(WHAT IS REQUIRED):
Exactly reproduce the lines of the listing below from the one containing "yellow triangle: (29, 41)" through the one containing "green arrow: (198, 1012) -> (204, 858), moved". Skip the images.
+++
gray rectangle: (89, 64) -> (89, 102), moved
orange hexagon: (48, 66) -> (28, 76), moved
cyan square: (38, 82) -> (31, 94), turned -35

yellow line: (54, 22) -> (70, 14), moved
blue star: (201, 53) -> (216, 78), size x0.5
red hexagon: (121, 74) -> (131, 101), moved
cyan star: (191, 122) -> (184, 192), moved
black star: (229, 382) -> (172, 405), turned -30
+++
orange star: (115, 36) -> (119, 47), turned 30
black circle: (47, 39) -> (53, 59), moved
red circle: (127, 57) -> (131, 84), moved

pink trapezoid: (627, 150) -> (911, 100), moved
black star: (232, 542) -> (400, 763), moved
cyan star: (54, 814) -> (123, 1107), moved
+++
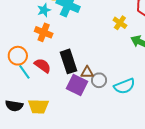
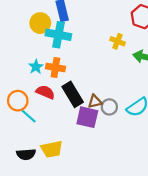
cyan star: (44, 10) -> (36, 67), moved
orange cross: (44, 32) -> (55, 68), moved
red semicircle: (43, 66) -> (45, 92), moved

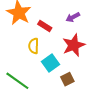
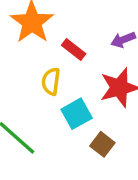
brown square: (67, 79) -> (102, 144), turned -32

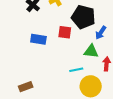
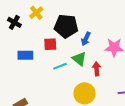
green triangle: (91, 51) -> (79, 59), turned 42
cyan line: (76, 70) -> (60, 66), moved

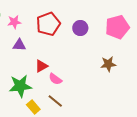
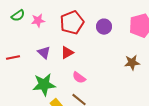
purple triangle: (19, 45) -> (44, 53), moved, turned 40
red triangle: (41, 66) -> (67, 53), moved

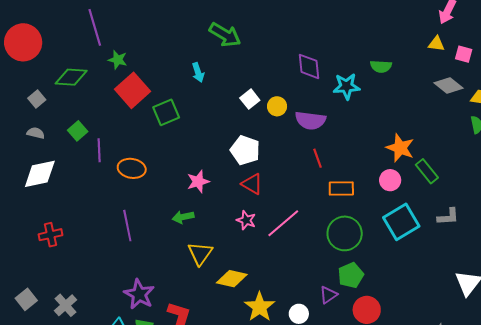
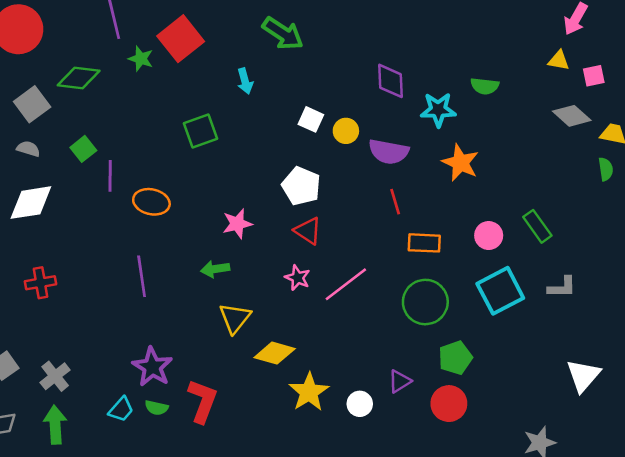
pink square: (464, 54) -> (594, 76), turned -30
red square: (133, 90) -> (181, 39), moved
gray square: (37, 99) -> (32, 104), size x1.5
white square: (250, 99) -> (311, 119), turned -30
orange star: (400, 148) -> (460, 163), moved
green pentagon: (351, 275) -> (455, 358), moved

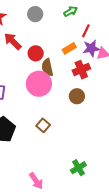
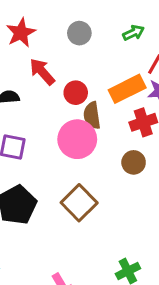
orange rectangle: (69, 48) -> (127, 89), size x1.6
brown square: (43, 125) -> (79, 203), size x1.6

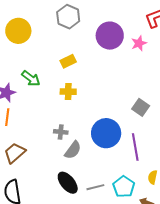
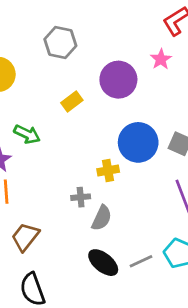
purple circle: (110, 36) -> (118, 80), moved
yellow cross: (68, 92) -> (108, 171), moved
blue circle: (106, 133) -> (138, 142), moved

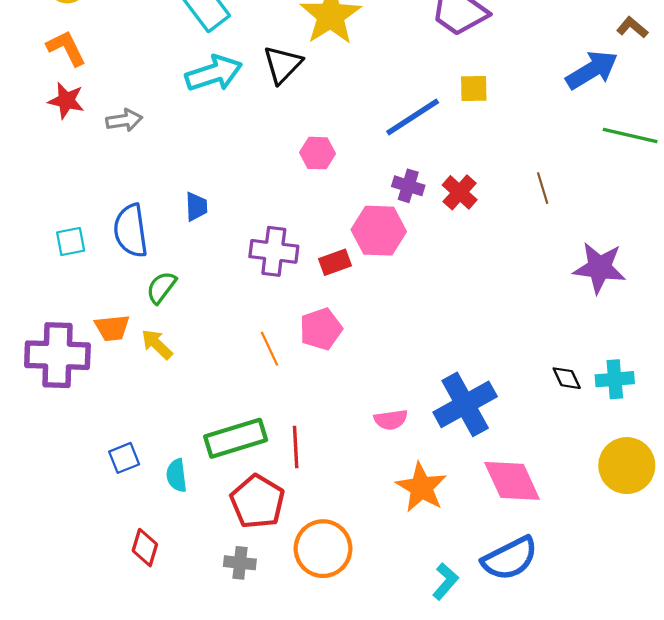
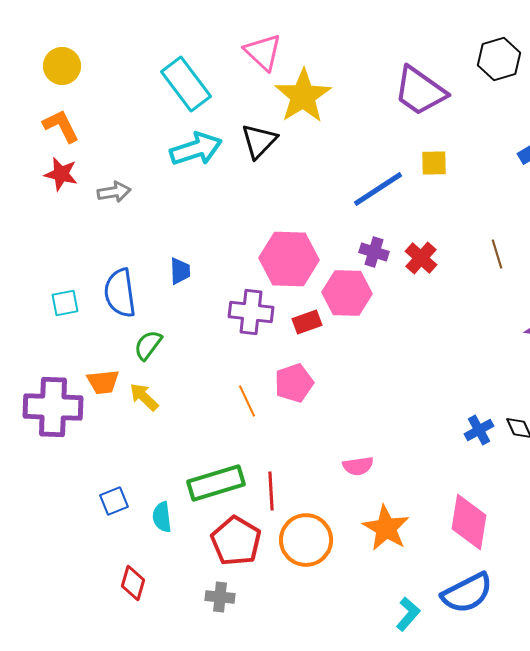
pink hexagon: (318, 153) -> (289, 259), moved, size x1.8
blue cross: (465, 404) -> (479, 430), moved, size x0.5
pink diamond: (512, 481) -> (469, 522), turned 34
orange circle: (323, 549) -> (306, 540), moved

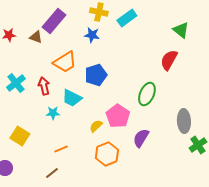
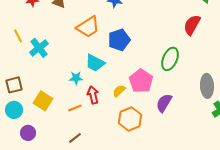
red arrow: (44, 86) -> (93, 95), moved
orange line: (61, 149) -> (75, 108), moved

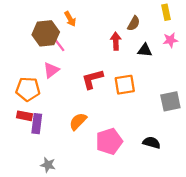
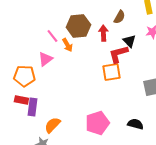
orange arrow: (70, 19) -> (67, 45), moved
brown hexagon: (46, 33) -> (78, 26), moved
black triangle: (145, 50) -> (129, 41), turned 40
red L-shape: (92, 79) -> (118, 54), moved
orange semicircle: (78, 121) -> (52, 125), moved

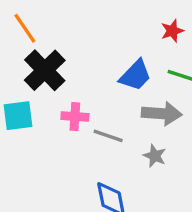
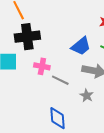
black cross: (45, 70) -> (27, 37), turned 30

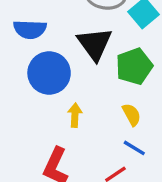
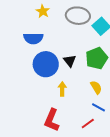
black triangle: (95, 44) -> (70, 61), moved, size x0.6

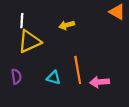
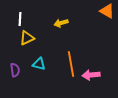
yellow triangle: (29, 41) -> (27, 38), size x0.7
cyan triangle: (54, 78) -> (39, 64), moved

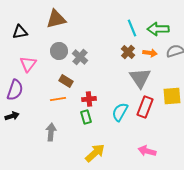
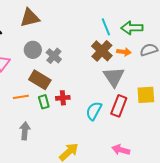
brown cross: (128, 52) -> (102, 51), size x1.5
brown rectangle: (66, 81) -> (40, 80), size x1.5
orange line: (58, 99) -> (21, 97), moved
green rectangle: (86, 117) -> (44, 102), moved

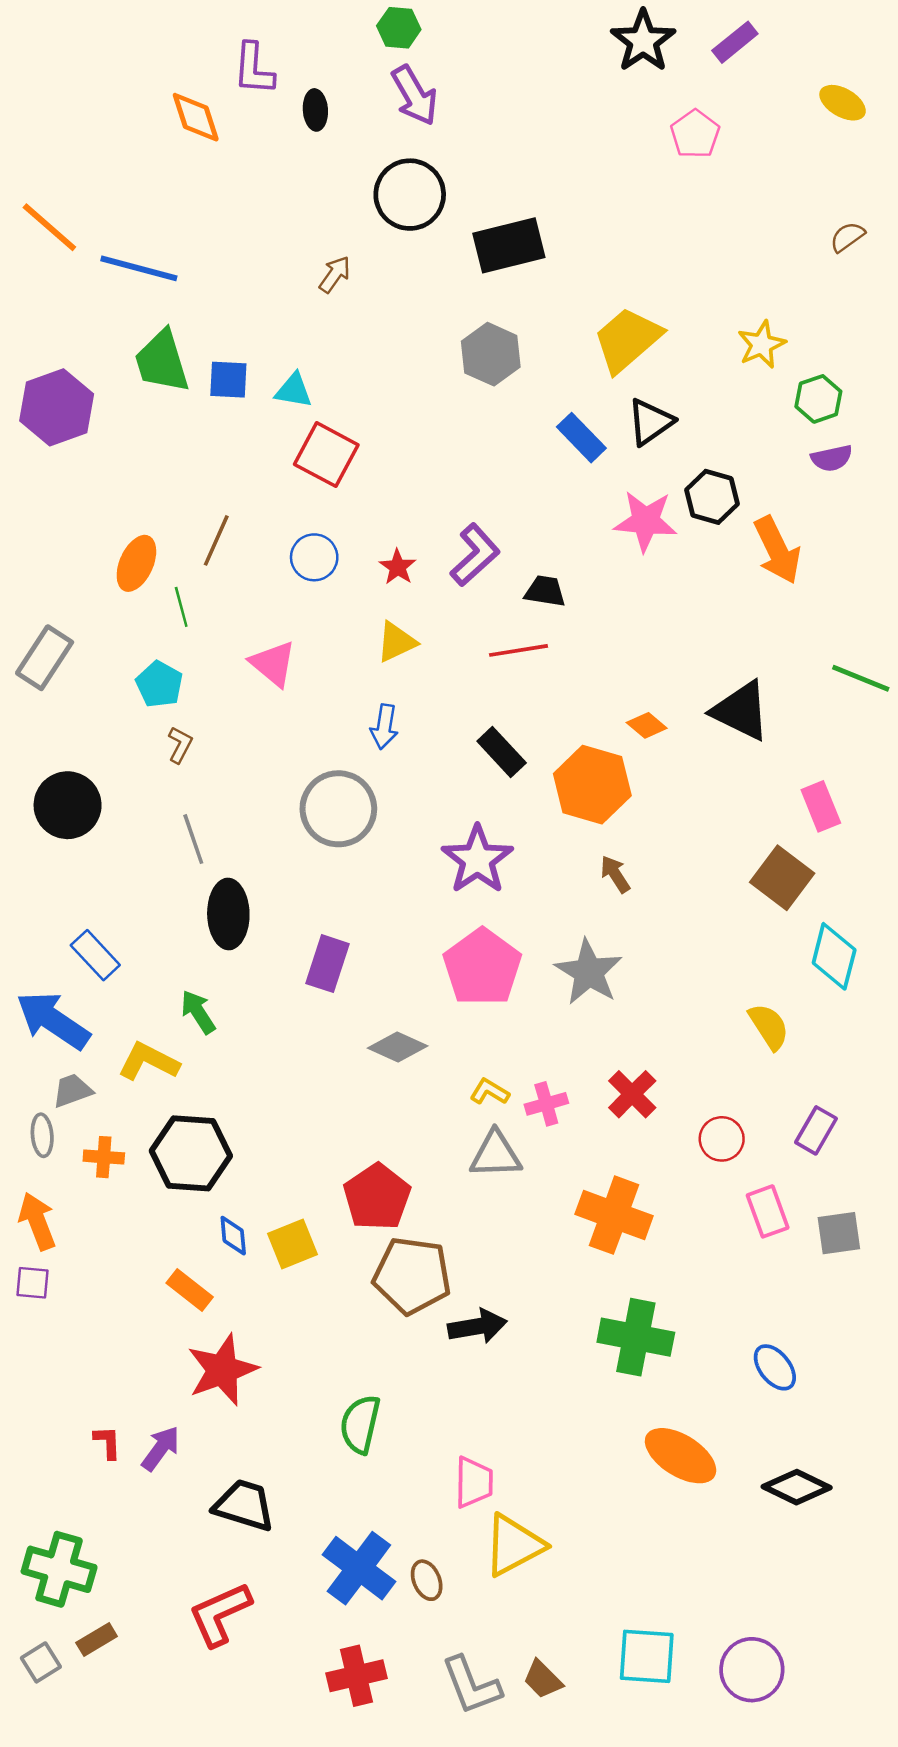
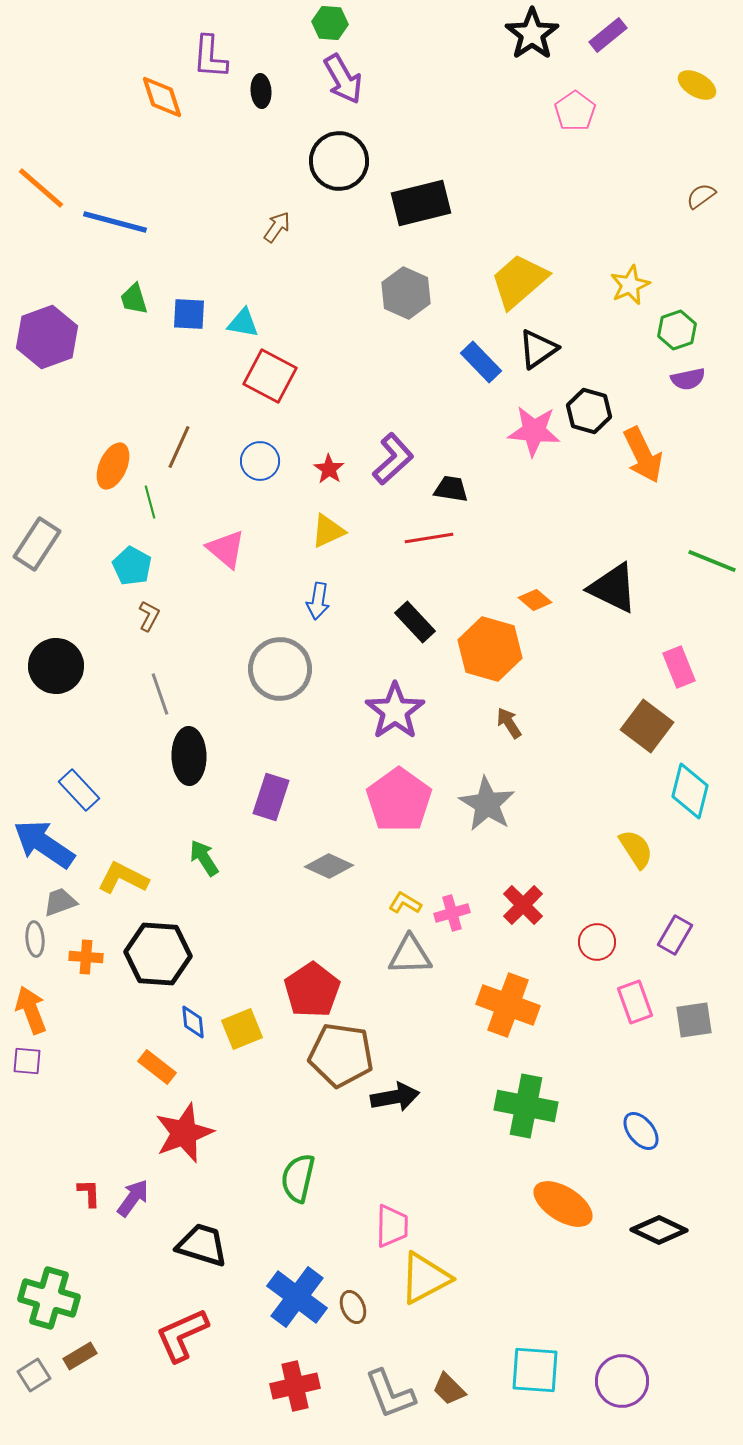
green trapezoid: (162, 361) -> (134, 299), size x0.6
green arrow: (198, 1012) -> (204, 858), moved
+++
(EXERCISE RESULT):
yellow triangle: (29, 41) -> (27, 38), size x0.7
cyan triangle: (54, 78) -> (39, 64), moved

brown cross: (128, 52) -> (102, 51), size x1.5
brown rectangle: (66, 81) -> (40, 80), size x1.5
orange line: (58, 99) -> (21, 97), moved
green rectangle: (86, 117) -> (44, 102), moved

green trapezoid: (162, 361) -> (134, 299), size x0.6
green arrow: (198, 1012) -> (204, 858), moved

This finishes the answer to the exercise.